#### Supplied material:
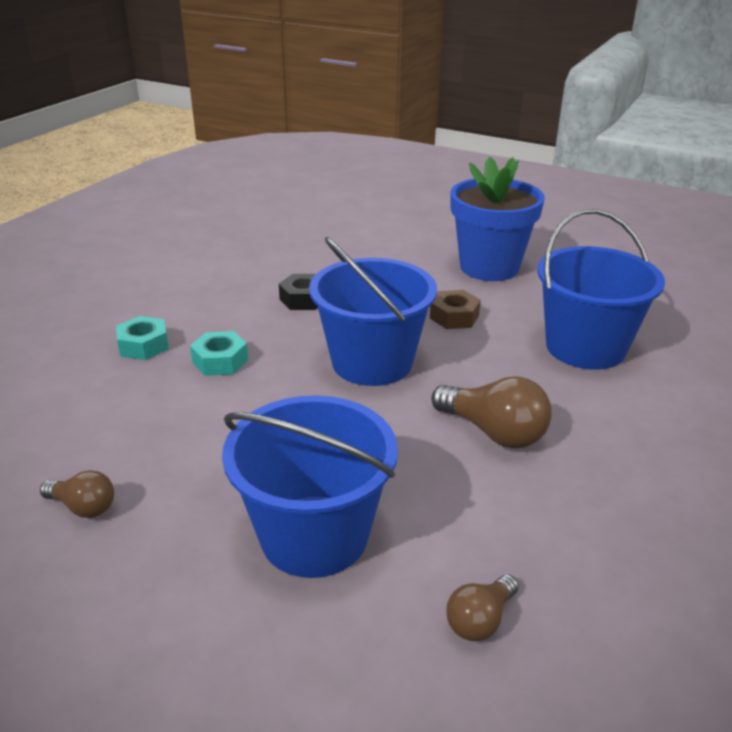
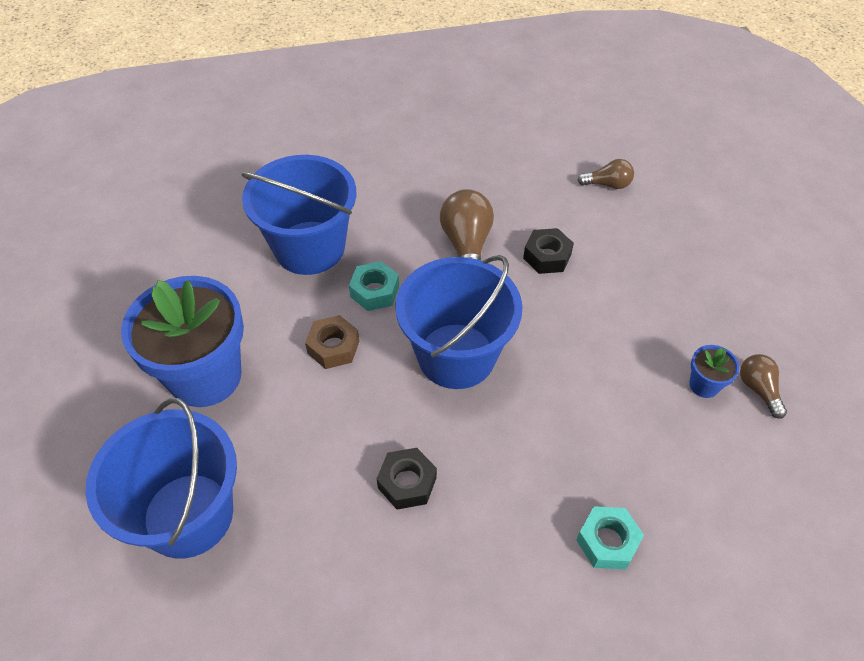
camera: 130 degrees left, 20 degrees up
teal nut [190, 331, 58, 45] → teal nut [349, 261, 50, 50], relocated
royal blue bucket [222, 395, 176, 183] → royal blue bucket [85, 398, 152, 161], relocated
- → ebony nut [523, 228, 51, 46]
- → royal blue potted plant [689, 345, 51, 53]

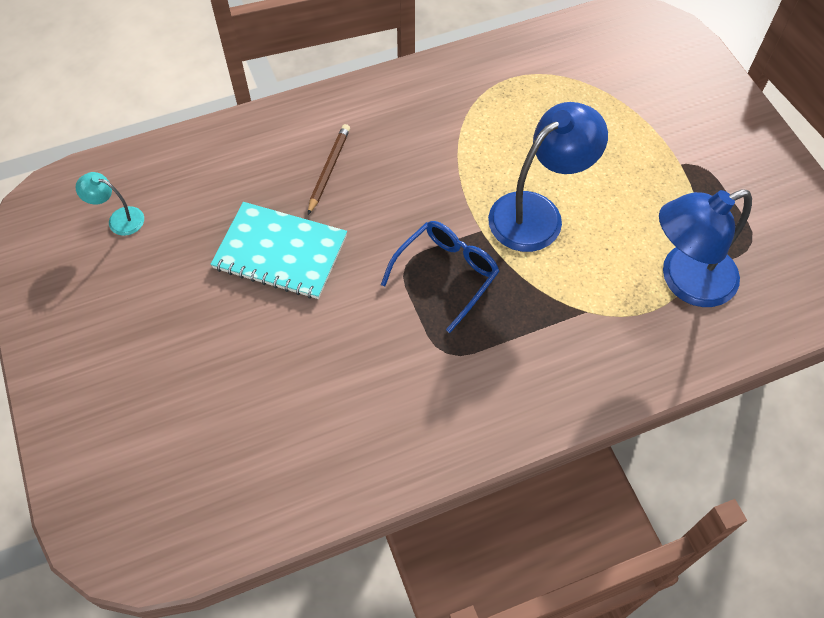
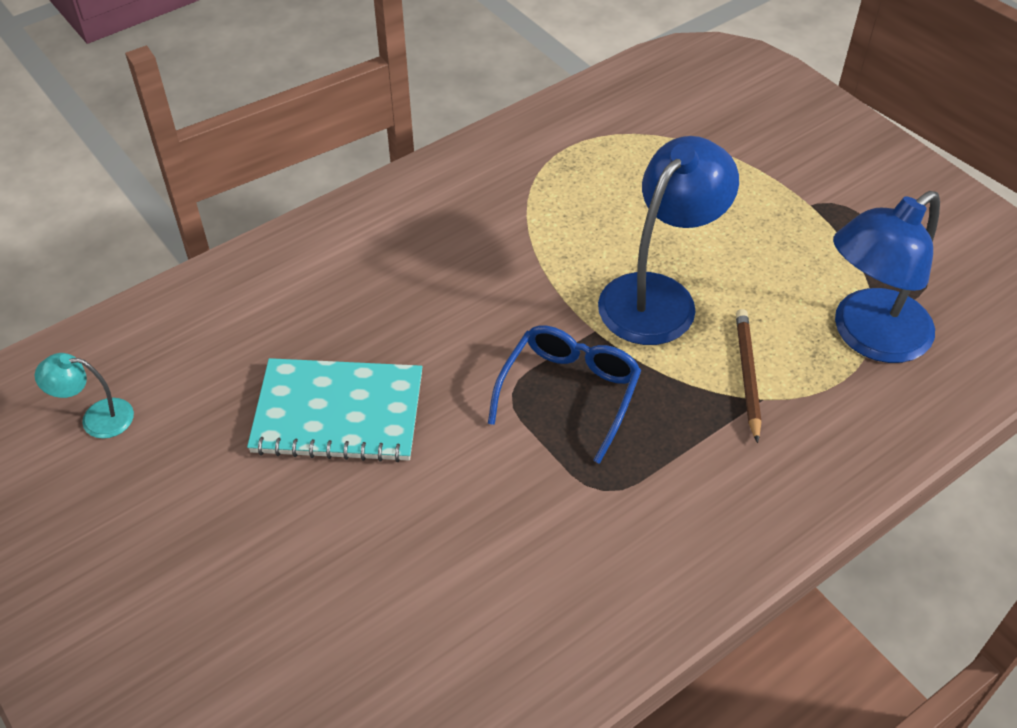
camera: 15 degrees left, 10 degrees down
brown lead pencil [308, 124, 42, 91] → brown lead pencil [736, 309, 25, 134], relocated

==

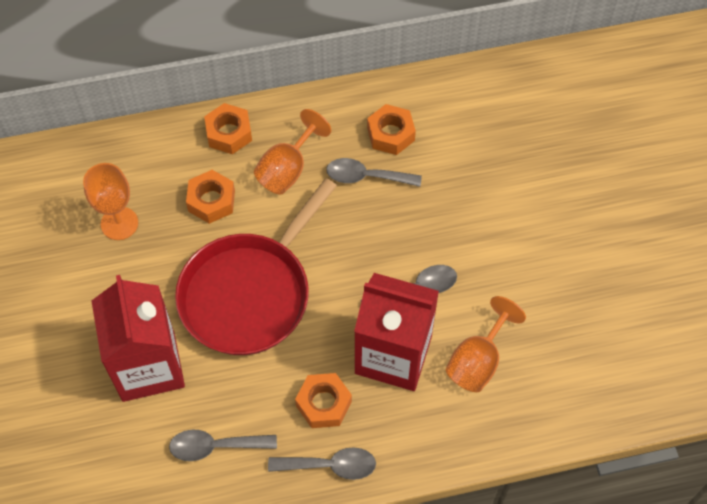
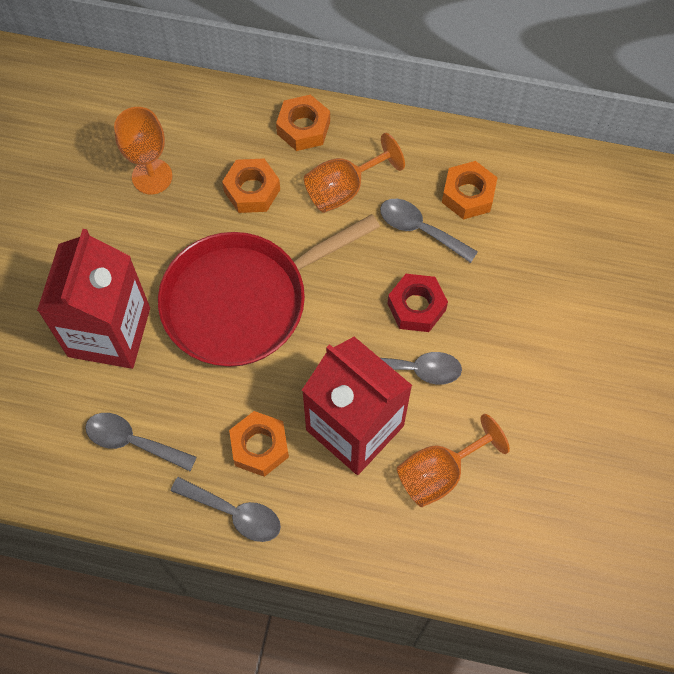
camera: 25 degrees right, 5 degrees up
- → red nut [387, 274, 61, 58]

#### Problem to work on:
Could you restate word for word the lines above from the one containing "camera: 130 degrees left, 20 degrees up" through the one containing "- → ebony nut [523, 228, 51, 46]", both included, and nothing else?

#### The completed task:
camera: 130 degrees left, 20 degrees up
teal nut [190, 331, 58, 45] → teal nut [349, 261, 50, 50], relocated
royal blue bucket [222, 395, 176, 183] → royal blue bucket [85, 398, 152, 161], relocated
- → ebony nut [523, 228, 51, 46]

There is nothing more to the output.